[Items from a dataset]
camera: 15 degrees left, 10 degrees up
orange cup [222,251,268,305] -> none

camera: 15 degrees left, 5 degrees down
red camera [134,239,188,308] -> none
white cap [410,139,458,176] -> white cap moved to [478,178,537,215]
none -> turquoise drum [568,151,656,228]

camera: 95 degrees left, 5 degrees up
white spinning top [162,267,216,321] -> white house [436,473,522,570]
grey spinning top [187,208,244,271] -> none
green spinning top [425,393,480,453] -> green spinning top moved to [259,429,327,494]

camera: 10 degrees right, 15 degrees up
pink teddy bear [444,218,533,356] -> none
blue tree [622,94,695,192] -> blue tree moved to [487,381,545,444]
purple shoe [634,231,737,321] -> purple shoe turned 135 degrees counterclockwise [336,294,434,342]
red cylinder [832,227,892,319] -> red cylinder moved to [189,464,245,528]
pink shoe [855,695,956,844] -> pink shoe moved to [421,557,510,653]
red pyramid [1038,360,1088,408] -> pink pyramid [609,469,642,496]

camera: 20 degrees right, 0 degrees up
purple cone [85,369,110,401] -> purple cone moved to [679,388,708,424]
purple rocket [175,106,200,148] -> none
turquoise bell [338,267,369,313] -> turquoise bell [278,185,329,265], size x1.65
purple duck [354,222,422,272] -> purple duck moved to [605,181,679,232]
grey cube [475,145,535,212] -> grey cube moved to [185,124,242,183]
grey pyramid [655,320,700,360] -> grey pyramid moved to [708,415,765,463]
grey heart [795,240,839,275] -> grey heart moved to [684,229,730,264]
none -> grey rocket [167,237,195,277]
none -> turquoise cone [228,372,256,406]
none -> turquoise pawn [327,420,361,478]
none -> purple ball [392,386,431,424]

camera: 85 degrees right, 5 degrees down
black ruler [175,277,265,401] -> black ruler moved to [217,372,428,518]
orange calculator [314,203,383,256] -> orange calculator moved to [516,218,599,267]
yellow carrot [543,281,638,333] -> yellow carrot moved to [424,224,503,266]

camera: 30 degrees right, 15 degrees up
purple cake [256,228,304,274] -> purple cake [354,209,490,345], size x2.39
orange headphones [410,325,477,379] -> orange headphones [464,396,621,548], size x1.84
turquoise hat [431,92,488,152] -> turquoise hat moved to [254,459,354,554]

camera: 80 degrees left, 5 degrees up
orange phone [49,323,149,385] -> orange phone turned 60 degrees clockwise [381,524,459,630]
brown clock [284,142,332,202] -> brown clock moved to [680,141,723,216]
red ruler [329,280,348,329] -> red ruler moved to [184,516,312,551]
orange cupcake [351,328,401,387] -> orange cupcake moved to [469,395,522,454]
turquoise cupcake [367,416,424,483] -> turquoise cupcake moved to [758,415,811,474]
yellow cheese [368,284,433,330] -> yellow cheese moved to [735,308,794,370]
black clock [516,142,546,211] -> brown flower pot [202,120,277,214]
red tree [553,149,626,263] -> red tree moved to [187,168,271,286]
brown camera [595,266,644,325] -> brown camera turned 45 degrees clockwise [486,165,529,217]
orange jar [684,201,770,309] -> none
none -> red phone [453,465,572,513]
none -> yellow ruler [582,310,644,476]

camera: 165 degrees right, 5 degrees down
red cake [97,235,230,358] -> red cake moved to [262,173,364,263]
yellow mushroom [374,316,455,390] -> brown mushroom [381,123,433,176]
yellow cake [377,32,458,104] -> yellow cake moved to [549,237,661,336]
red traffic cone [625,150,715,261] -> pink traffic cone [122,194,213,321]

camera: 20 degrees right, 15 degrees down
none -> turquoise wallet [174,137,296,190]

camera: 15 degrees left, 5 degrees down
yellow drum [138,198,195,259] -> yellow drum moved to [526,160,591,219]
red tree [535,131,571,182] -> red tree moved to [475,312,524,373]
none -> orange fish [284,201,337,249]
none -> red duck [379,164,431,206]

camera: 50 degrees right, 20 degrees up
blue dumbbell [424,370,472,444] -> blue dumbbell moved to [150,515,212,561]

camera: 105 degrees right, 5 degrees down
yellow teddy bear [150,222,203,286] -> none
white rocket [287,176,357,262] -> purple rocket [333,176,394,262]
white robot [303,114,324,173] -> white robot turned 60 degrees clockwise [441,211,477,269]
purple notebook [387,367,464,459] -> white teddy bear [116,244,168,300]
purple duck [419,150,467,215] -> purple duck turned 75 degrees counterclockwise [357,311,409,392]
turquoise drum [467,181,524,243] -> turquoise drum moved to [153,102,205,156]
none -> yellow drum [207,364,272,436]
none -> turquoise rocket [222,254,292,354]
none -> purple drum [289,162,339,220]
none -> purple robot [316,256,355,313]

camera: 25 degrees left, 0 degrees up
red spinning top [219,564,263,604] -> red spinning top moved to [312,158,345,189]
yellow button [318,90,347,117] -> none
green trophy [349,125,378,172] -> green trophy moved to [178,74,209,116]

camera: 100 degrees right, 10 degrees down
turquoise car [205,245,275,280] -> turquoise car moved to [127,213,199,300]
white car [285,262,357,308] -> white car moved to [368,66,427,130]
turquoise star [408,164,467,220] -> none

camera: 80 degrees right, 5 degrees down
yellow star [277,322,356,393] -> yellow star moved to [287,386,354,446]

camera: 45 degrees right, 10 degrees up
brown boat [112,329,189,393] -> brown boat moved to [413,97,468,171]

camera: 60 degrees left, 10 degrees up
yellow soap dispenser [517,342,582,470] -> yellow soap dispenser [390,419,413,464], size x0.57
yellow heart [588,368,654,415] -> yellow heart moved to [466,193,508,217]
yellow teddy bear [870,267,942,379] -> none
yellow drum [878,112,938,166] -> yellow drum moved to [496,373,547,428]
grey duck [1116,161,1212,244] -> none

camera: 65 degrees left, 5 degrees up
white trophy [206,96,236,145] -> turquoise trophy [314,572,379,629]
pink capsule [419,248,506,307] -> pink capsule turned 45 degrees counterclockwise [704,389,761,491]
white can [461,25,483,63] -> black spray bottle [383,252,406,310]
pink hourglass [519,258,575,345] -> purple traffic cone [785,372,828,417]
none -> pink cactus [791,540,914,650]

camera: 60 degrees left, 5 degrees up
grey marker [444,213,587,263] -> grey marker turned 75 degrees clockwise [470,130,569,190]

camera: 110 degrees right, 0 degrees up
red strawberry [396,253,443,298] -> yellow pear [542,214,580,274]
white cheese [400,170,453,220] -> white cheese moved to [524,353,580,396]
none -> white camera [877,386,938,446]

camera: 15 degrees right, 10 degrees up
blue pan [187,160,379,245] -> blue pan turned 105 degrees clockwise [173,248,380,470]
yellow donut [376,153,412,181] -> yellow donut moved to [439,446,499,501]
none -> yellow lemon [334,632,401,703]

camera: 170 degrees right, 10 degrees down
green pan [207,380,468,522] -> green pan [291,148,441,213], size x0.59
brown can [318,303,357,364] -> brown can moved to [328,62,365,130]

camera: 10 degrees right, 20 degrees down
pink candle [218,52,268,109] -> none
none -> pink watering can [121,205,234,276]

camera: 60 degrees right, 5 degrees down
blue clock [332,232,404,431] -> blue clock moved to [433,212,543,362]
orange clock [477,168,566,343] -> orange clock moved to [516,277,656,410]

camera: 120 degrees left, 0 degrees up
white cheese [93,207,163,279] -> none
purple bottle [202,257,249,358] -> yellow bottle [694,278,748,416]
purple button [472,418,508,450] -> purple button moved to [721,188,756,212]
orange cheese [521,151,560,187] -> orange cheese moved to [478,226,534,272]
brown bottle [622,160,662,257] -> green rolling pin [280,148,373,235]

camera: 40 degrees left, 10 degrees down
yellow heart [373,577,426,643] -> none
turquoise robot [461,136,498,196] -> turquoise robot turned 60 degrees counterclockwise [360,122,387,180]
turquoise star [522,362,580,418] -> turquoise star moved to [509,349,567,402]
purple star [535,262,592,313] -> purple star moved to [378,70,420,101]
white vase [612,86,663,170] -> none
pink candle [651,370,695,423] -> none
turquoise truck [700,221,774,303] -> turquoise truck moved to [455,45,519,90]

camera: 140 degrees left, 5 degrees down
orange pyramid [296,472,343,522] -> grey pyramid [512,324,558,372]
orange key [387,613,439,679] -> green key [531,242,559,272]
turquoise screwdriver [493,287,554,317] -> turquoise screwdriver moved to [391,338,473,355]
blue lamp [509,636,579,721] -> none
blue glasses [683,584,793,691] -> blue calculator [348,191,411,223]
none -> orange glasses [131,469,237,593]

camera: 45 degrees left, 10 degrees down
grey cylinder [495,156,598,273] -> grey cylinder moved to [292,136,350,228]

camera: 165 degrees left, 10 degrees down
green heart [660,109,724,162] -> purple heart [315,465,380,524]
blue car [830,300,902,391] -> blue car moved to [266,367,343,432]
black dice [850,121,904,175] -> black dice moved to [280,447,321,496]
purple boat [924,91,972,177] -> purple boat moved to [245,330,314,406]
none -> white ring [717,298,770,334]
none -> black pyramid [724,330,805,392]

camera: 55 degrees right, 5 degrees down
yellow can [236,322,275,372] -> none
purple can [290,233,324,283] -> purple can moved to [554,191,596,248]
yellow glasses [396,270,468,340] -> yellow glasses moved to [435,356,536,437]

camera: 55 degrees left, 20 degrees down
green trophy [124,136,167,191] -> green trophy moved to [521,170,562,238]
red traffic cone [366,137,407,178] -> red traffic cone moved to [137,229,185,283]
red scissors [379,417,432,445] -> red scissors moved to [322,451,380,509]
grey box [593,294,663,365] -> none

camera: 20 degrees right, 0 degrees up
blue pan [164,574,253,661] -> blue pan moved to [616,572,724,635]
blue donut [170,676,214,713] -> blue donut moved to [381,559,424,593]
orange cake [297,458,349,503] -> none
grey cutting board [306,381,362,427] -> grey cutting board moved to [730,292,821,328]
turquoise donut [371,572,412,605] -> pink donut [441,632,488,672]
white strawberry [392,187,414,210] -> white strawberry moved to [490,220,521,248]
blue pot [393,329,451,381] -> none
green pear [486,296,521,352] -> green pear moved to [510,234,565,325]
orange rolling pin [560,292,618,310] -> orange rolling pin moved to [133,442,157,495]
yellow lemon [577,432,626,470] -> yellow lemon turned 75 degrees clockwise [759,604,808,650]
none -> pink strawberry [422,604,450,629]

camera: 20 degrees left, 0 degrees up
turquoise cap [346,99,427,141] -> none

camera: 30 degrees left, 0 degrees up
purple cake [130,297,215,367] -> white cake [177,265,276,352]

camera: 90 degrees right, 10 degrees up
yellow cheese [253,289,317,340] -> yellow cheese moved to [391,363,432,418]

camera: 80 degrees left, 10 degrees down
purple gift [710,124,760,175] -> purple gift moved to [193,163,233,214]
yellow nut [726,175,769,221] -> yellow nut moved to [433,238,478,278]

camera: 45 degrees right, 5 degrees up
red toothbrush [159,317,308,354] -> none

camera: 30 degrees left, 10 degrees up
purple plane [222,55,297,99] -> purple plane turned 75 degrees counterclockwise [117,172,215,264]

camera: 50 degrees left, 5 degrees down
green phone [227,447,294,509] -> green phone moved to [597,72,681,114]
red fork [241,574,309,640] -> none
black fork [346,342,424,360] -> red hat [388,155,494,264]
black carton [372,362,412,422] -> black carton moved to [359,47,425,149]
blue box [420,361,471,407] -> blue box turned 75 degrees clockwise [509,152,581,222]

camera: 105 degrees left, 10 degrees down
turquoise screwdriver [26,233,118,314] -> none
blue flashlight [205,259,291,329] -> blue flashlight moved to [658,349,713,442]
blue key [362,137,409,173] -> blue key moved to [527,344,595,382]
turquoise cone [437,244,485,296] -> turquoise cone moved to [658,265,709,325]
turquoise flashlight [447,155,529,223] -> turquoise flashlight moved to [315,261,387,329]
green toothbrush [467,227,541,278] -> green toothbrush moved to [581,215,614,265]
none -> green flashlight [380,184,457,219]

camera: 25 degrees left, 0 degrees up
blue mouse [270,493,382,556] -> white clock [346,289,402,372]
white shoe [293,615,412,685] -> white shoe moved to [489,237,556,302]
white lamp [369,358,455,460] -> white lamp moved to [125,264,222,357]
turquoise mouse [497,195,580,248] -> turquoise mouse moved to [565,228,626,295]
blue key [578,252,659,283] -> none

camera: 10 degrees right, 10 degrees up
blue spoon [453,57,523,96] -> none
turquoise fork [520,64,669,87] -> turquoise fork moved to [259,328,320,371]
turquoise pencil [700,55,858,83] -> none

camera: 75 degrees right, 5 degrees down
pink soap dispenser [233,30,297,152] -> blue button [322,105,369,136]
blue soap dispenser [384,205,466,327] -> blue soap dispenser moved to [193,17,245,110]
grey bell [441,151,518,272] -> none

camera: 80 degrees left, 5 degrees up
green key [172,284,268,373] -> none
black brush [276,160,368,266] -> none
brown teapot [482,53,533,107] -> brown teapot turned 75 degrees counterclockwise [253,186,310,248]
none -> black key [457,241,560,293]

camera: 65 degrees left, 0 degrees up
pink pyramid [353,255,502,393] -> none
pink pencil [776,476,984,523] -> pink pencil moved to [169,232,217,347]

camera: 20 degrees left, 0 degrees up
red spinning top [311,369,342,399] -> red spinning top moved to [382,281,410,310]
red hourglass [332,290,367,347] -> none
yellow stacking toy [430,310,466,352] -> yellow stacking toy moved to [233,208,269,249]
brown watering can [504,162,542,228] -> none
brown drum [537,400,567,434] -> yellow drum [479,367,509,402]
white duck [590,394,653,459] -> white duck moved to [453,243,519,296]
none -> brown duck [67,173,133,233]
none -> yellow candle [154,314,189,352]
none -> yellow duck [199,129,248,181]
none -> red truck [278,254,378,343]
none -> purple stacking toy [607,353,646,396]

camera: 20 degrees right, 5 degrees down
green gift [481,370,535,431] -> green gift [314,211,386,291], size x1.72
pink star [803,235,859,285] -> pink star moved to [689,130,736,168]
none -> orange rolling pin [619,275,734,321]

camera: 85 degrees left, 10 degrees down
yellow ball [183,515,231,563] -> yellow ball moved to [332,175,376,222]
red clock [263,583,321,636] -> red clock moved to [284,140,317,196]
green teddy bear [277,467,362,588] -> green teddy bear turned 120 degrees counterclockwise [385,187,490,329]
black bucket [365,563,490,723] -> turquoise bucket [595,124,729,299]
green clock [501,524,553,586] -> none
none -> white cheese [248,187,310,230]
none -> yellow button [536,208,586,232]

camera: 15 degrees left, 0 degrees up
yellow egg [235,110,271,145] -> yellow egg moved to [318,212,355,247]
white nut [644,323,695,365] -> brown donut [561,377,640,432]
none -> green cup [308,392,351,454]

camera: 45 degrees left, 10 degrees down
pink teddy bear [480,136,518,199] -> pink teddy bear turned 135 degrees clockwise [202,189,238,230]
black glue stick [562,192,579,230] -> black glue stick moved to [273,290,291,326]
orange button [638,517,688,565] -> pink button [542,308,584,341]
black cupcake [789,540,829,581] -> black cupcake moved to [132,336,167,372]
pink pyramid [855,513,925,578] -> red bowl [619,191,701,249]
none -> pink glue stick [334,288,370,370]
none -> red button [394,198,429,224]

▸ What is being asked:
Across the data, count every line where the string "boat" turns up, then write only that count.

▸ Exercise output:
2